━━━ Dataset entries
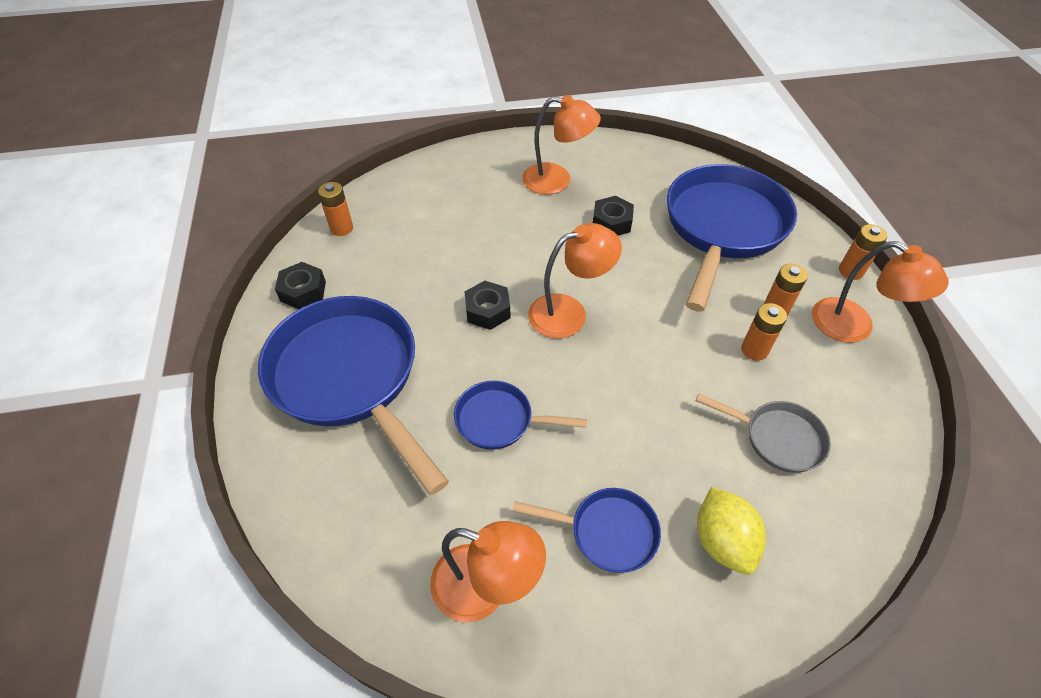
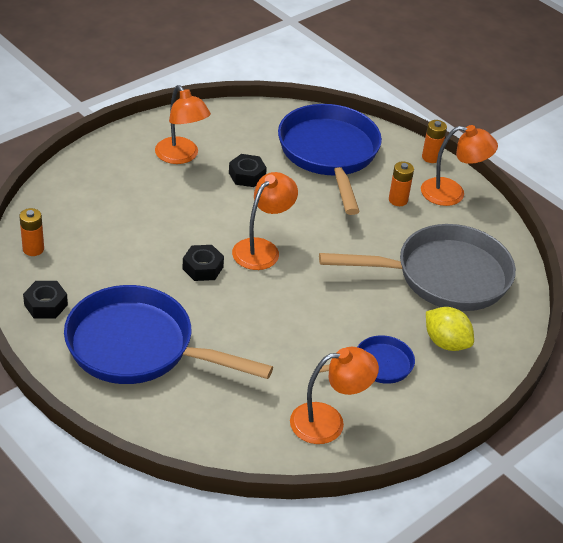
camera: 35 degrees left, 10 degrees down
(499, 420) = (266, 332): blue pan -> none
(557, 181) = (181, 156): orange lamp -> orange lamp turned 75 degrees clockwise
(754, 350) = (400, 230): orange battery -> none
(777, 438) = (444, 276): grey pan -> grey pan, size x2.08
━━━━━━
Everything in the records above must be repeated exactly, apart from the pictures.

camera: 35 degrees left, 10 degrees down
(499, 420) = (266, 332): blue pan -> none
(557, 181) = (181, 156): orange lamp -> orange lamp turned 75 degrees clockwise
(754, 350) = (400, 230): orange battery -> none
(777, 438) = (444, 276): grey pan -> grey pan, size x2.08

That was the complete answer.